Return, verbatim and in full, the records that follow, but not their pictures.

----------

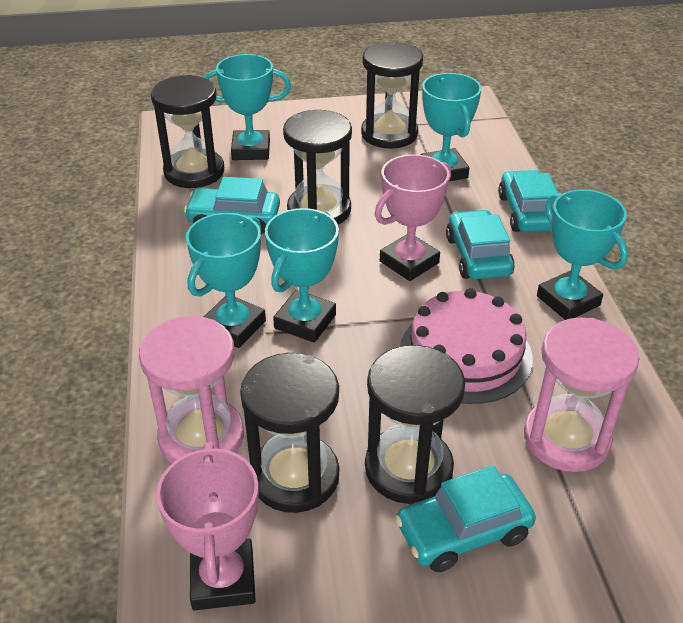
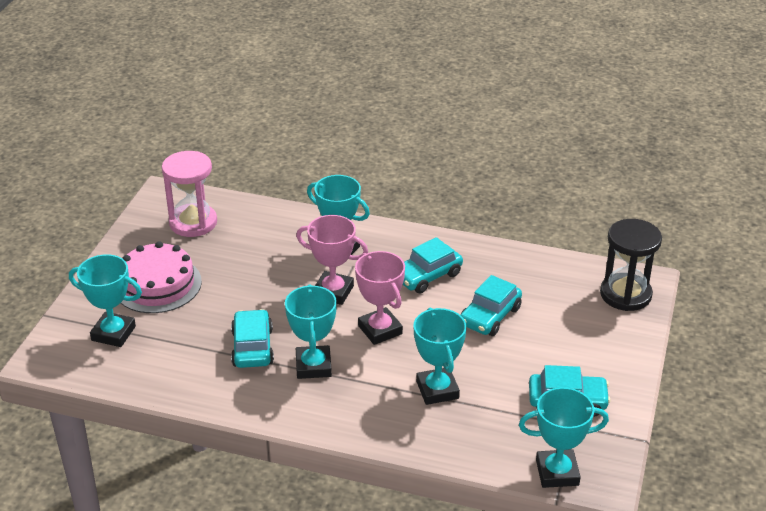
black hourglass: 5 -> 1
pink hourglass: 2 -> 1

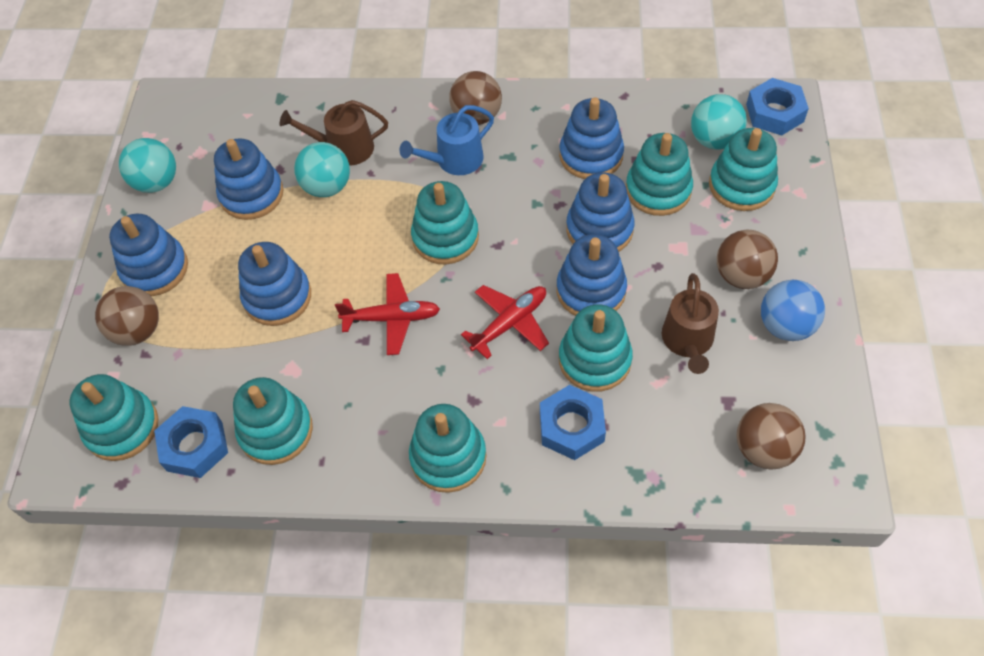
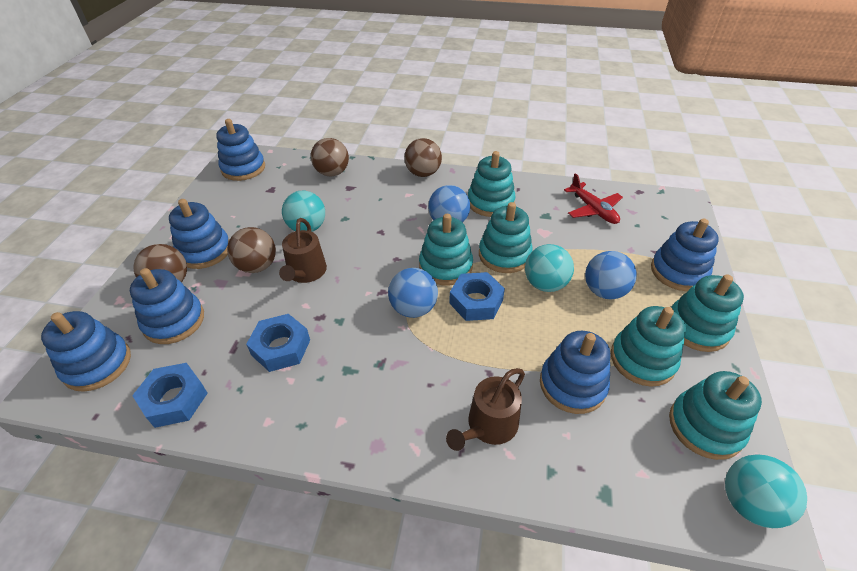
blue ball: 1 -> 3
blue watering can: 1 -> 0
red plane: 2 -> 1
turquoise stacking toy: 7 -> 6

----------

* _Task result_
black hourglass: 5 -> 1
pink hourglass: 2 -> 1

blue ball: 1 -> 3
blue watering can: 1 -> 0
red plane: 2 -> 1
turquoise stacking toy: 7 -> 6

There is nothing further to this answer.